Top of Data supplied

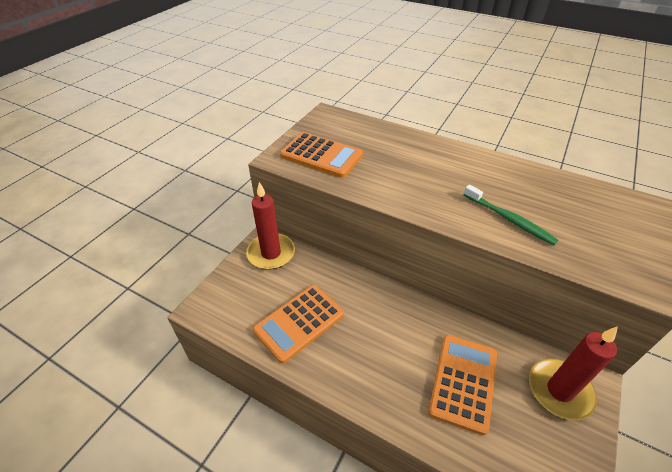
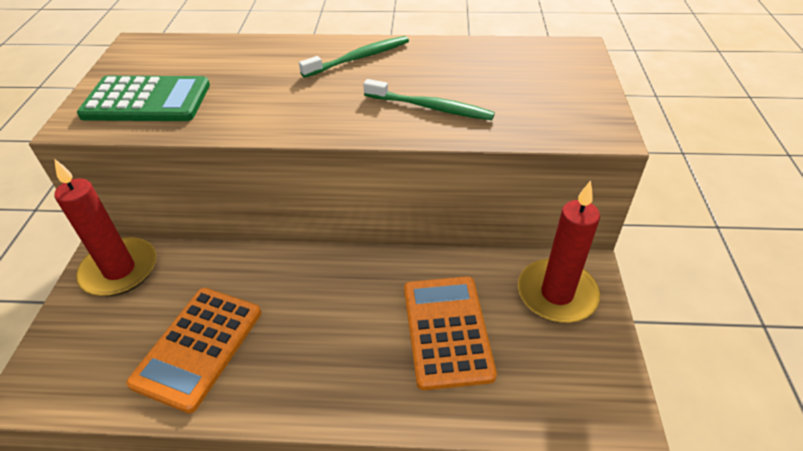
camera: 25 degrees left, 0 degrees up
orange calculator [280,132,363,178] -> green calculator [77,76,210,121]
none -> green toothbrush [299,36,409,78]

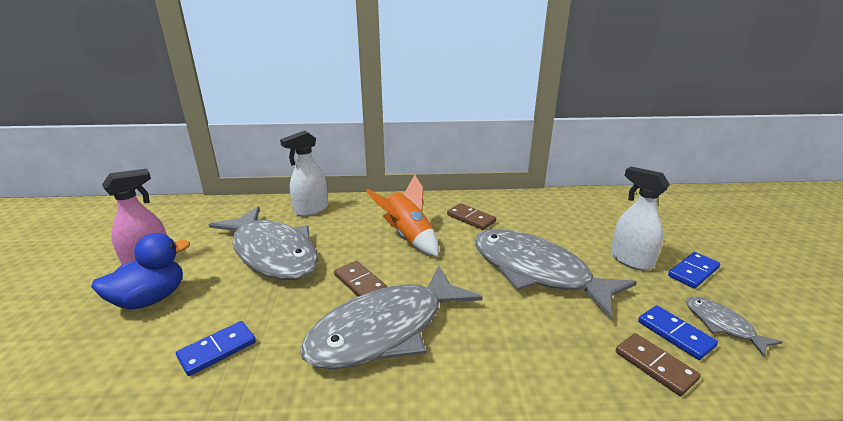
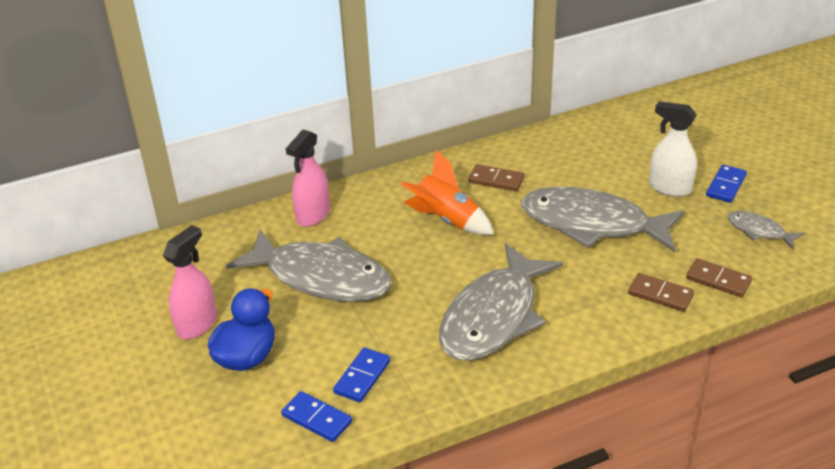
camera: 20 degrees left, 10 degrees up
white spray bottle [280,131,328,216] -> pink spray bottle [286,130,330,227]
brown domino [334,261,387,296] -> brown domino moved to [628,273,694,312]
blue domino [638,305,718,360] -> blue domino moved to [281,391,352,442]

Bottom of Data supplied
Top of Data supplied

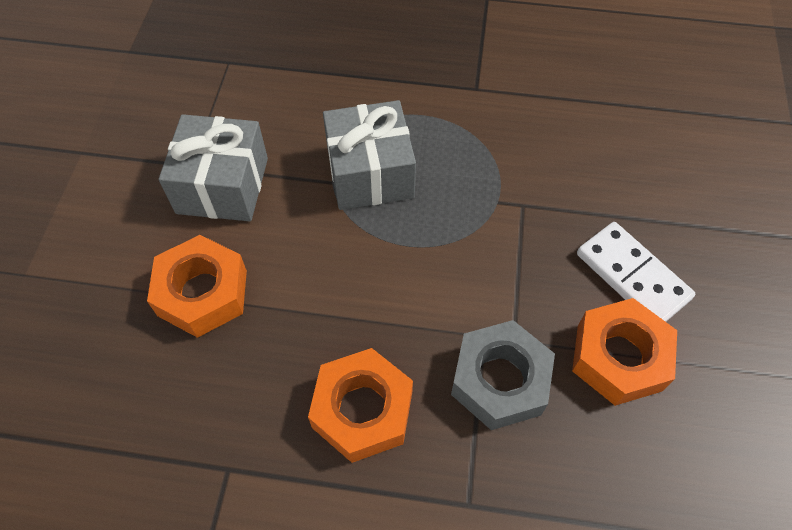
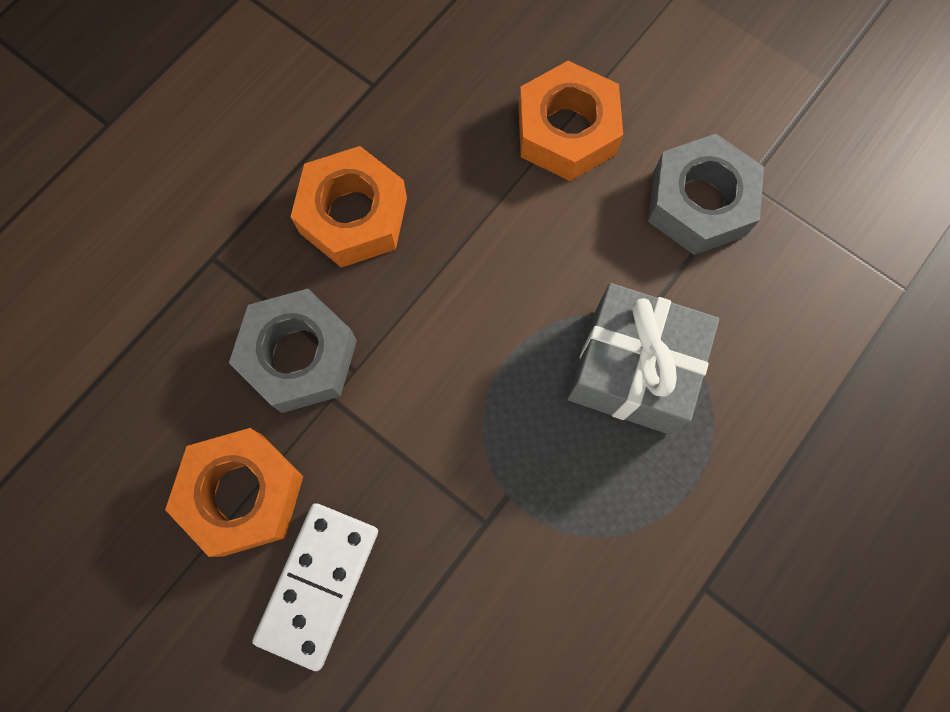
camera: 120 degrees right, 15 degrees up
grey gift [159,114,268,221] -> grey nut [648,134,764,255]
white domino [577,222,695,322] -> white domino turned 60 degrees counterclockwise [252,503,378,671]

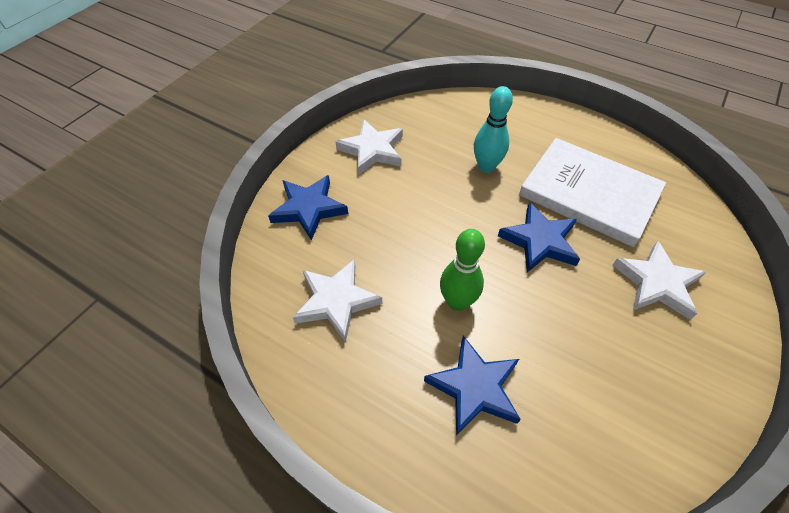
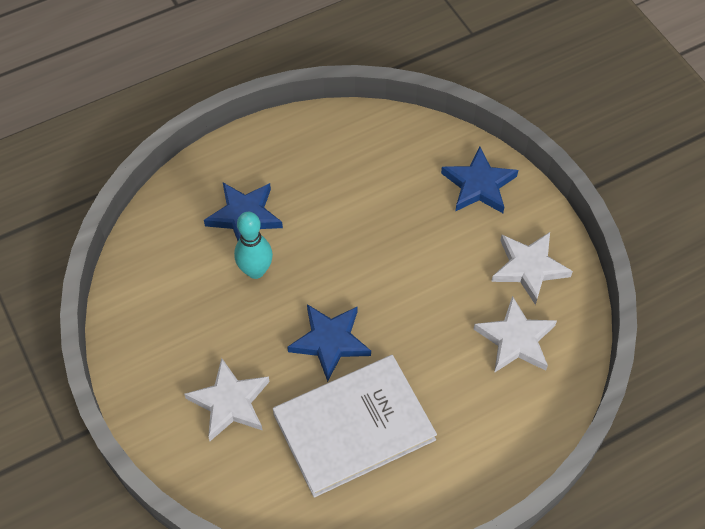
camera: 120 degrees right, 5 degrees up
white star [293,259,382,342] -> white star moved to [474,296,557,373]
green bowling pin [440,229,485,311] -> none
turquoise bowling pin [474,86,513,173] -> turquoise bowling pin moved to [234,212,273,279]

Bottom of Data supplied

Task directions ::
Leaving each picture behind, please give again exactly the lines above from the one with "camera: 25 degrees left, 0 degrees up" through the one with "blue domino [638,305,718,360]", both included, and no others.

Result for this exercise ::
camera: 25 degrees left, 0 degrees up
orange calculator [280,132,363,178] -> green calculator [77,76,210,121]
none -> green toothbrush [299,36,409,78]

camera: 20 degrees left, 10 degrees up
white spray bottle [280,131,328,216] -> pink spray bottle [286,130,330,227]
brown domino [334,261,387,296] -> brown domino moved to [628,273,694,312]
blue domino [638,305,718,360] -> blue domino moved to [281,391,352,442]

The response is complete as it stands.